Description of the task: Return all of the data exactly, with nothing left out but the pictures.

Supplied information:
»»

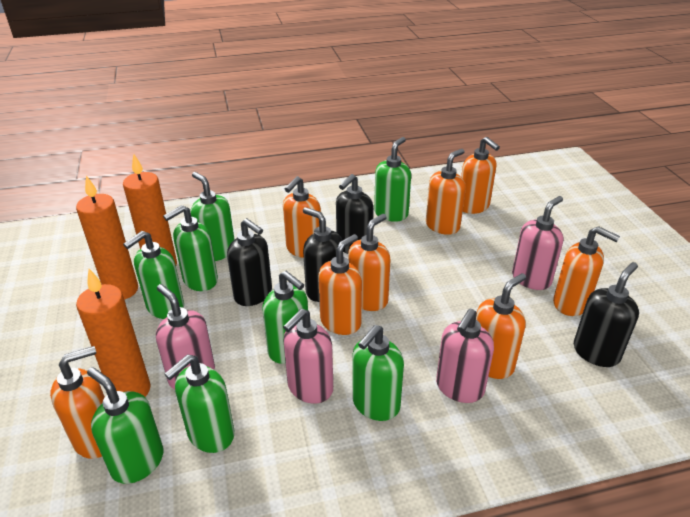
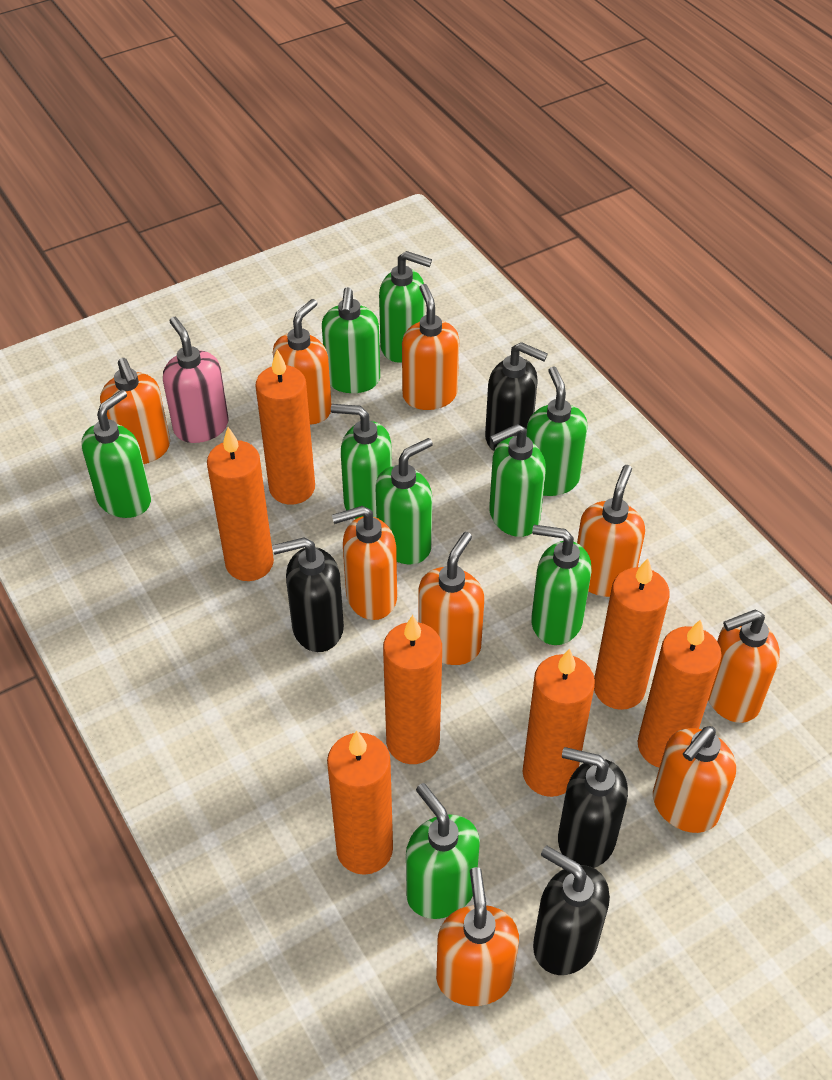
green soap dispenser: 8 -> 9
orange candle: 3 -> 7
orange soap dispenser: 8 -> 9
pink soap dispenser: 4 -> 1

««

Result for this task:
green soap dispenser: 8 -> 9
orange candle: 3 -> 7
orange soap dispenser: 8 -> 9
pink soap dispenser: 4 -> 1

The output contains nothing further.